--- START ---

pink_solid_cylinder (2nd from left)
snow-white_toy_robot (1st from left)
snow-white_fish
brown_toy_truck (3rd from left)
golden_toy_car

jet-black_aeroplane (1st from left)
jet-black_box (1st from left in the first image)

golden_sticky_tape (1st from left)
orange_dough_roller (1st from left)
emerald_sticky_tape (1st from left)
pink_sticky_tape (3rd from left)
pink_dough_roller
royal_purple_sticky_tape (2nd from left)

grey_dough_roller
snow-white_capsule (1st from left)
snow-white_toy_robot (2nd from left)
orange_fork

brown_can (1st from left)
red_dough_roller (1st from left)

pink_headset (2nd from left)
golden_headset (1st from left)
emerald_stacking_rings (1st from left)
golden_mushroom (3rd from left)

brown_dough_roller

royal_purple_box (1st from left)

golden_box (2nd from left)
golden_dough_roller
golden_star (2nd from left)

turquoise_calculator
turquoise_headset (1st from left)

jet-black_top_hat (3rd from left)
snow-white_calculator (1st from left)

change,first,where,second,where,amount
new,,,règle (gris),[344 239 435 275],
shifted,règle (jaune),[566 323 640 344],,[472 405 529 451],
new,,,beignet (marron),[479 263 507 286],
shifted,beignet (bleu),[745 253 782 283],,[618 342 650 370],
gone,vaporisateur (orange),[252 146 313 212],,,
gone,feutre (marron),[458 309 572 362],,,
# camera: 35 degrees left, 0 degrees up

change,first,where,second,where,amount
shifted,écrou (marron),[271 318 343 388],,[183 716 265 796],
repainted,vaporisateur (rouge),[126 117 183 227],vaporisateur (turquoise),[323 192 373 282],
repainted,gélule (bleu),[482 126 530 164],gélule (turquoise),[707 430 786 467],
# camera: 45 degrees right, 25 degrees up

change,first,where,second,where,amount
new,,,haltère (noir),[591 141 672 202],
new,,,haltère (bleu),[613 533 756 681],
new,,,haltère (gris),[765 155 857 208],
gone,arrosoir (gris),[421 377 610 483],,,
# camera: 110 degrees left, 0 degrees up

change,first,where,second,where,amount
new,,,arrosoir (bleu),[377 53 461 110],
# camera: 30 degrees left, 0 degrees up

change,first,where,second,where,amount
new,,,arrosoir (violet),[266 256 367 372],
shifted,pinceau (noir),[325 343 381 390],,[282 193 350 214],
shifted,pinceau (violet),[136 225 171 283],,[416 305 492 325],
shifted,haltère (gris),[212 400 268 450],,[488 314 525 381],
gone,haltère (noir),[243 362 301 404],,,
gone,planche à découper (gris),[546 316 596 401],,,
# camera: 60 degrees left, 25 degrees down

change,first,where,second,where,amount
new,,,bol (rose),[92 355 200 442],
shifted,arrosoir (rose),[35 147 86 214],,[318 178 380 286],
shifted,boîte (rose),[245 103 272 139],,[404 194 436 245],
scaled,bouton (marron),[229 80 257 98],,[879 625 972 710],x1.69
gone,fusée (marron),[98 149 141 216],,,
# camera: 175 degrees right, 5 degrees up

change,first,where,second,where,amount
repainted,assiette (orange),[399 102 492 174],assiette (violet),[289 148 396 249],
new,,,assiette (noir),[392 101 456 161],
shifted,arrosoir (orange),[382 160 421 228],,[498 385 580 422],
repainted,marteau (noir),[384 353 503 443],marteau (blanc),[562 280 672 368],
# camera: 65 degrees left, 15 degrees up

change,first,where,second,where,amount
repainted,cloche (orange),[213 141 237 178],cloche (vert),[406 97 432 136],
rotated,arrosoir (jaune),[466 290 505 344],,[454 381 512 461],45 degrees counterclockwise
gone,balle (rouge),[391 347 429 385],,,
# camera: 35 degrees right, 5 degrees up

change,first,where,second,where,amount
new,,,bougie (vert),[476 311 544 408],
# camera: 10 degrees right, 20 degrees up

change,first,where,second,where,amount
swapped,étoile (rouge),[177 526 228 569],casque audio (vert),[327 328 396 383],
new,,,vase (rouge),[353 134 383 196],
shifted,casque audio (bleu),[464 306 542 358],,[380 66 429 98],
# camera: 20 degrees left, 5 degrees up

--- END ---

— Task directions —
Search each line of the entries for the string "règle", then say how many lines have it. Reply with the number only.

— Solved problem —
2